Exercise goal:
Please count the lines in the records below that contain the string "kern", where case matters. Reply with the number alone.

Exercise data:
— Begin —

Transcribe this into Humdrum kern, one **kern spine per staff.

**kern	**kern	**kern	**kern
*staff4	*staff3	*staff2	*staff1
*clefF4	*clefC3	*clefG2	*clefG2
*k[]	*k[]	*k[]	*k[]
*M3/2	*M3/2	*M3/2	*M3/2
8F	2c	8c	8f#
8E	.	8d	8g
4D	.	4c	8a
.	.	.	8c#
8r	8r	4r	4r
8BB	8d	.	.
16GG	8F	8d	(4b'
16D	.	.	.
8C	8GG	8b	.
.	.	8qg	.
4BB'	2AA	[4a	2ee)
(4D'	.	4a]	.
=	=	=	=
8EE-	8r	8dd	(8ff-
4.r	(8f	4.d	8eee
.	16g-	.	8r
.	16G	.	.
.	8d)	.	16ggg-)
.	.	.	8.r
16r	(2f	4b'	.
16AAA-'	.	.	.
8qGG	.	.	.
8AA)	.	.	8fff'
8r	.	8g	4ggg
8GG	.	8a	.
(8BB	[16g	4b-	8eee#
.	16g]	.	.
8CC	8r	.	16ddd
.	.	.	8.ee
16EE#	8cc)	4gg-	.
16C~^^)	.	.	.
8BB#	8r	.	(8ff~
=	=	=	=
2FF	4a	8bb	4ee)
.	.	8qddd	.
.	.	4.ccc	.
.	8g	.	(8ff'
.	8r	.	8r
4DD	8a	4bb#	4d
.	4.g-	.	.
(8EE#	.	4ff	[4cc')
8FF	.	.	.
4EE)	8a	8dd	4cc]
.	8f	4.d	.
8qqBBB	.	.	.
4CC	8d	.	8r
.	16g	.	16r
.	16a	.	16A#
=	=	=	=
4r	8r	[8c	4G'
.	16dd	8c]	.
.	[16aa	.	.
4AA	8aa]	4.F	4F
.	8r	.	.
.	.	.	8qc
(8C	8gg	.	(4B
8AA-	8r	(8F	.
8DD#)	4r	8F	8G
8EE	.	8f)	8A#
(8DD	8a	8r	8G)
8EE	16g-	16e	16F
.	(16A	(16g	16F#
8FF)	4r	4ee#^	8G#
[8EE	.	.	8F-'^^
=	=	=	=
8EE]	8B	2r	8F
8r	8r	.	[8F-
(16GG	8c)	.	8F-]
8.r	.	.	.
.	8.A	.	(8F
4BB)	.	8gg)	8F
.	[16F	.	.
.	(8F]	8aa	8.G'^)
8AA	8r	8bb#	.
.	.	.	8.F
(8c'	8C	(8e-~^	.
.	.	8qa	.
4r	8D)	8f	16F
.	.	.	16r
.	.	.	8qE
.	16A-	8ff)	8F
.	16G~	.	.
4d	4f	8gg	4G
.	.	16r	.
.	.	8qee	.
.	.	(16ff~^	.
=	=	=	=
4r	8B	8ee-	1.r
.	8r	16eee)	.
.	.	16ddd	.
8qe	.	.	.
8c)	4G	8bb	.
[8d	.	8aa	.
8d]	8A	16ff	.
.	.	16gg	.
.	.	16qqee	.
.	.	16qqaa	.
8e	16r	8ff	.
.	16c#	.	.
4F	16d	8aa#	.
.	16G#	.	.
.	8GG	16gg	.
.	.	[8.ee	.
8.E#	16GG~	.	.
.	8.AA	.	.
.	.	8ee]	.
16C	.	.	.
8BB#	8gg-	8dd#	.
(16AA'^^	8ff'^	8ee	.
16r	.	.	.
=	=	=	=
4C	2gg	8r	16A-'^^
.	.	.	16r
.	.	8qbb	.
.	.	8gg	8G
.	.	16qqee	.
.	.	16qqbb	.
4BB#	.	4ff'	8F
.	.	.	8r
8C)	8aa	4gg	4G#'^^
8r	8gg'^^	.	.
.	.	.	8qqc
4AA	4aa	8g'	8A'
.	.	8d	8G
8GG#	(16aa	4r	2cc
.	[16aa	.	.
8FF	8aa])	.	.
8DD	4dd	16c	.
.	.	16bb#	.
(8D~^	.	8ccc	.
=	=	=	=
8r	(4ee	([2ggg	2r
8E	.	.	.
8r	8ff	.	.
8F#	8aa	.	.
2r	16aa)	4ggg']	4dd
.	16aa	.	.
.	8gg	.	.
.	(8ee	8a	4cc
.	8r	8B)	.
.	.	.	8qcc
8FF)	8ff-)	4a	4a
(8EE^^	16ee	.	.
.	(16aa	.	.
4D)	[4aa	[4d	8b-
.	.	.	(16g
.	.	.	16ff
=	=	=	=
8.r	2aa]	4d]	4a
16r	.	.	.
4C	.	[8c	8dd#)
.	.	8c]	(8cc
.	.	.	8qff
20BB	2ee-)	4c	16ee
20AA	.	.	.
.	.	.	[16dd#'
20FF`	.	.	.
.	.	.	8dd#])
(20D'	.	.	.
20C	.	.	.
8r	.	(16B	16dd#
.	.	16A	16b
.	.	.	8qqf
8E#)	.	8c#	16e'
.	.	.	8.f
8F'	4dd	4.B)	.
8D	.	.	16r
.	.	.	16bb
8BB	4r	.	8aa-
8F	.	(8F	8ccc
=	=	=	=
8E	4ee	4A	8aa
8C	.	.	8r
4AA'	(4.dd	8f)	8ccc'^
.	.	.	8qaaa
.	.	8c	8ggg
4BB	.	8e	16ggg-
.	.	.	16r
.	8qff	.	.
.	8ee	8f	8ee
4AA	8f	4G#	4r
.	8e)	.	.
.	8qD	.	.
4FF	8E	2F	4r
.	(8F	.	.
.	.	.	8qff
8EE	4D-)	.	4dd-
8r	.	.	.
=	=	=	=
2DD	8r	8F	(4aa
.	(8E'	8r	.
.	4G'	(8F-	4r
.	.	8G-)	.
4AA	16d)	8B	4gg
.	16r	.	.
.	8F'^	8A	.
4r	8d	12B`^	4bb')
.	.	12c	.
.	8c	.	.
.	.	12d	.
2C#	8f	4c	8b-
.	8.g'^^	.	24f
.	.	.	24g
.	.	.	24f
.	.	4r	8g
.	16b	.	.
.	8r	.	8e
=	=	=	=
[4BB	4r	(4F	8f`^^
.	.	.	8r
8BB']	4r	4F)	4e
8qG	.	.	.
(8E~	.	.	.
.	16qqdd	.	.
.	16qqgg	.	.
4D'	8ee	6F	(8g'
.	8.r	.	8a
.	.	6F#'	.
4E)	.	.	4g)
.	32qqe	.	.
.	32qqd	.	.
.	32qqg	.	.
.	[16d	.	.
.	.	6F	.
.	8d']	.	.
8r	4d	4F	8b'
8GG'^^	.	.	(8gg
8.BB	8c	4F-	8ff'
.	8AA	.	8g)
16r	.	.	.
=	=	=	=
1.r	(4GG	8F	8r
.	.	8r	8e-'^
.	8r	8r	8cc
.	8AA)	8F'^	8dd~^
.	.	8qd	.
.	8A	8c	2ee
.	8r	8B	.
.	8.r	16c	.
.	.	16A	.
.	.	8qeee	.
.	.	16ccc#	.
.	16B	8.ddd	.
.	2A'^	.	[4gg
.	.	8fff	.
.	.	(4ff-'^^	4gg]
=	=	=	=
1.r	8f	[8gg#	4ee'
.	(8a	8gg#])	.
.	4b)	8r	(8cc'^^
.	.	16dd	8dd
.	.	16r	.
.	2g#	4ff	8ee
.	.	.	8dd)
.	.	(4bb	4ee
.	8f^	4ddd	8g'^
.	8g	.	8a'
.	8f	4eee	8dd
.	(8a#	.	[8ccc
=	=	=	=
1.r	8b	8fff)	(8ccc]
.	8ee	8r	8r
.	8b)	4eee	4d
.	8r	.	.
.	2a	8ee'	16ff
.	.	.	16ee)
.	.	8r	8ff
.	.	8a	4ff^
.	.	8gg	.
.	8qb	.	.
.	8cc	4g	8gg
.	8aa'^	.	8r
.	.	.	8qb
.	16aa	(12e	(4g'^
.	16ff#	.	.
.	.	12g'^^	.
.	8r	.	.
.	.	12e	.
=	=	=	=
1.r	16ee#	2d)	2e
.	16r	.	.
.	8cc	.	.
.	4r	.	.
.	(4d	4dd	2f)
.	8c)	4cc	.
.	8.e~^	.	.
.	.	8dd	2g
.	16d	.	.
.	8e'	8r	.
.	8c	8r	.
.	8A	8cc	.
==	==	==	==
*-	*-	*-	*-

— End —

Reply to the exercise:
2